● **Information shown**:
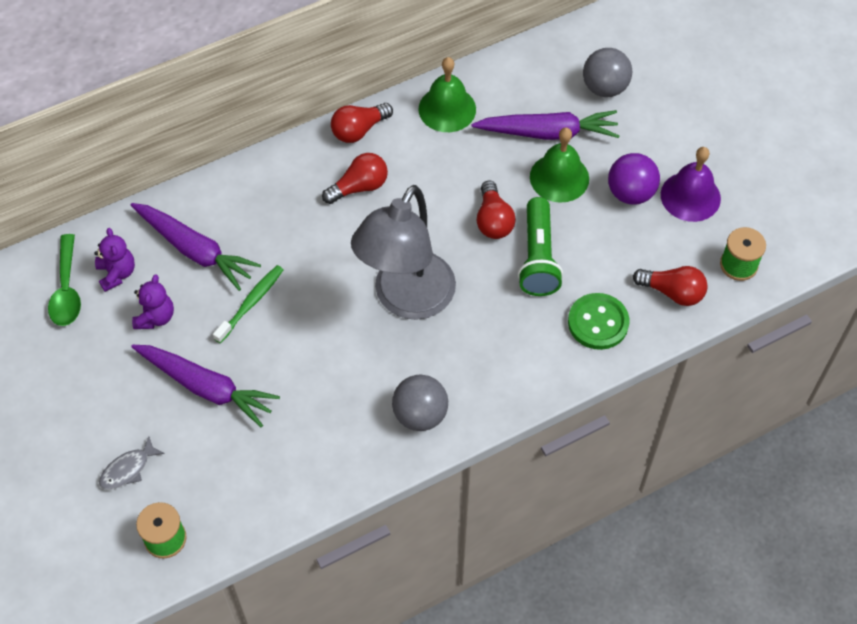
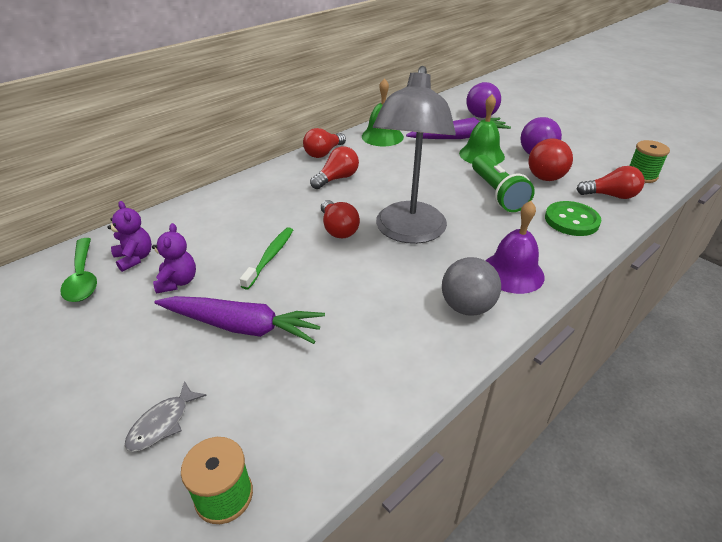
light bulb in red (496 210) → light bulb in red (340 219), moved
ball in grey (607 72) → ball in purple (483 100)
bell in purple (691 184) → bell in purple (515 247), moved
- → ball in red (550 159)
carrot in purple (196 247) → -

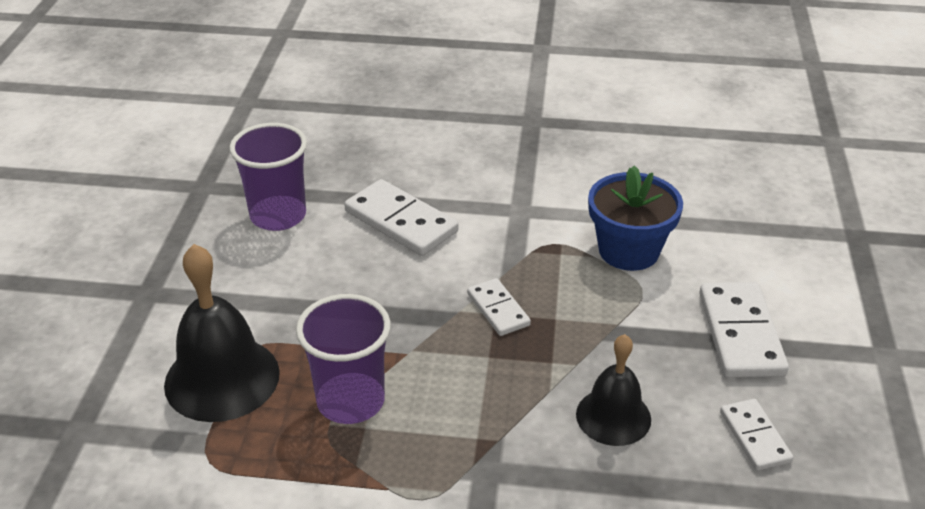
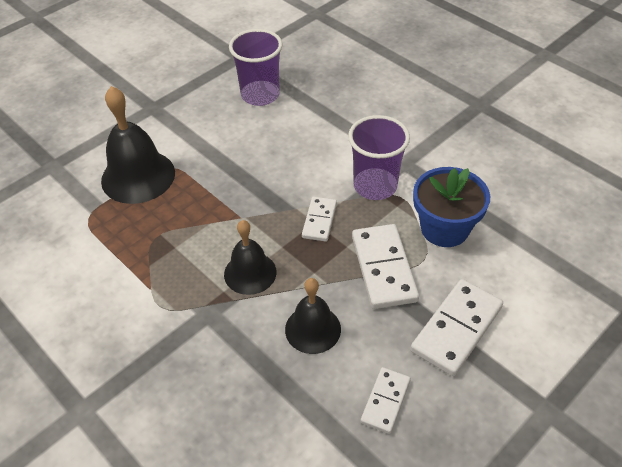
- → bell in black (250 257)
cup in purple (343 359) → cup in purple (379 157), moved
domino in white (401 217) → domino in white (385 266), moved

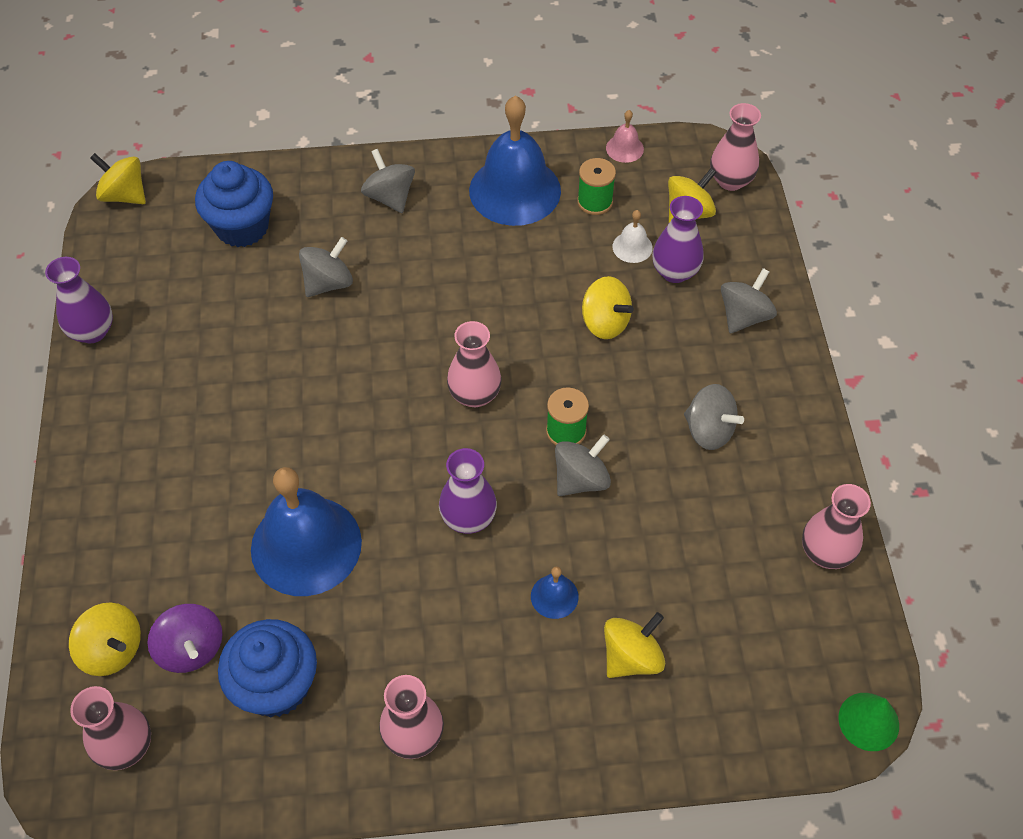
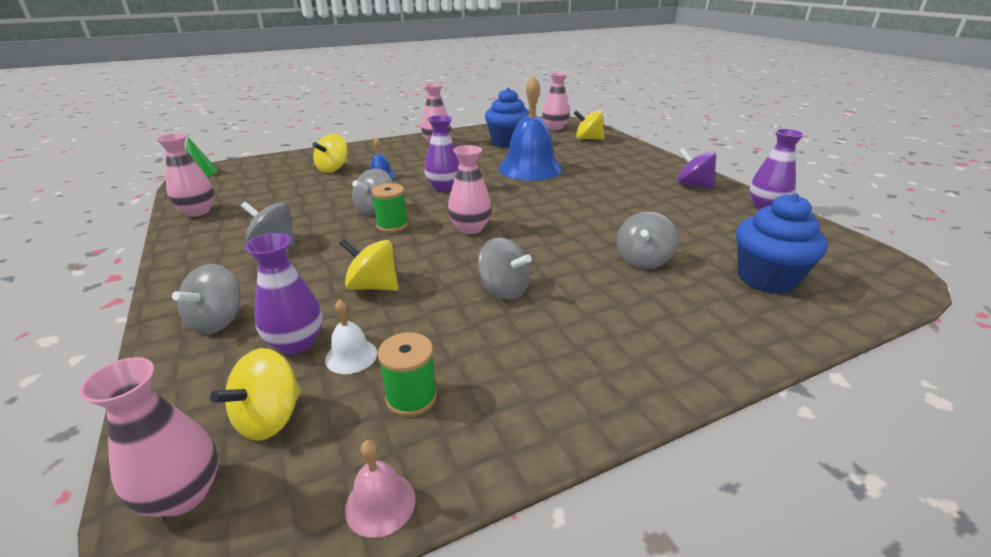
spinning top in grey (388 181) → spinning top in grey (505 268), moved
spinning top in purple (185 638) → spinning top in purple (696 168), moved
spinning top in yellow (118 178) → -
bell in blue (515 161) → -

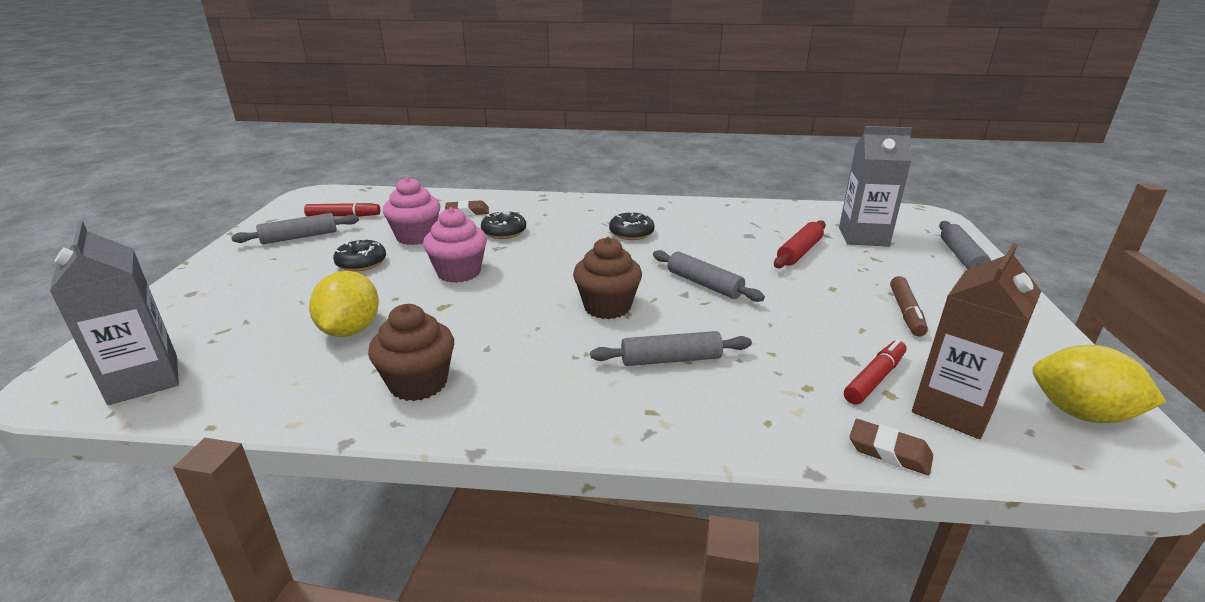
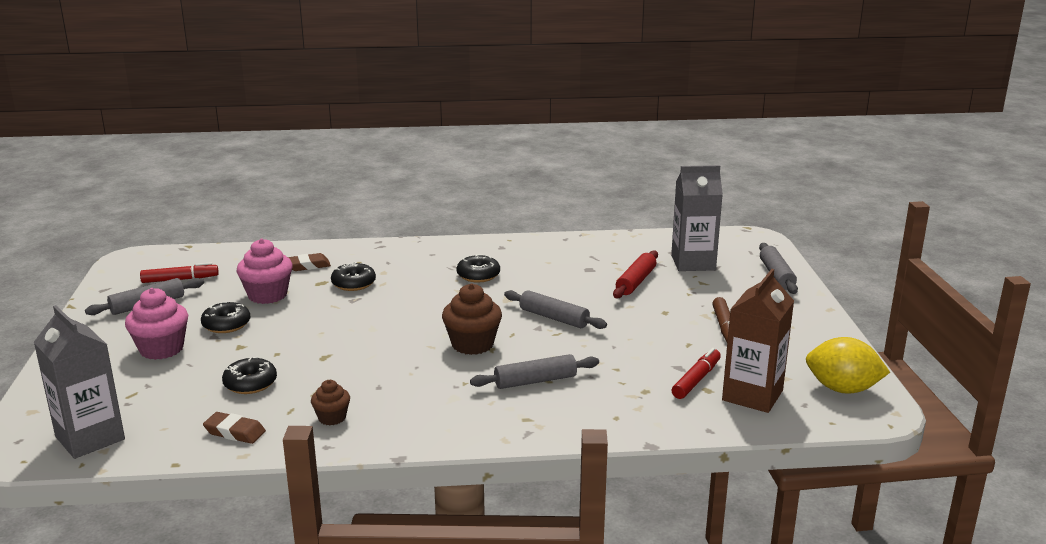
cupcake in pink (455 245) → cupcake in pink (156 324), moved
eraser in brown (891 447) → eraser in brown (234 428), moved
lemon in yellow (344 304) → donut in black (249 375)
cupcake in brown (411 352) → cupcake in brown (330 402), x0.58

● **Work instruction**: Look above for the line containing "bell in purple (691"; output that line and all lines after it through the last one exactly, without the pictures.

● **Reply**:
bell in purple (691 184) → bell in purple (515 247), moved
- → ball in red (550 159)
carrot in purple (196 247) → -

- → bell in black (250 257)
cup in purple (343 359) → cup in purple (379 157), moved
domino in white (401 217) → domino in white (385 266), moved

spinning top in grey (388 181) → spinning top in grey (505 268), moved
spinning top in purple (185 638) → spinning top in purple (696 168), moved
spinning top in yellow (118 178) → -
bell in blue (515 161) → -

cupcake in pink (455 245) → cupcake in pink (156 324), moved
eraser in brown (891 447) → eraser in brown (234 428), moved
lemon in yellow (344 304) → donut in black (249 375)
cupcake in brown (411 352) → cupcake in brown (330 402), x0.58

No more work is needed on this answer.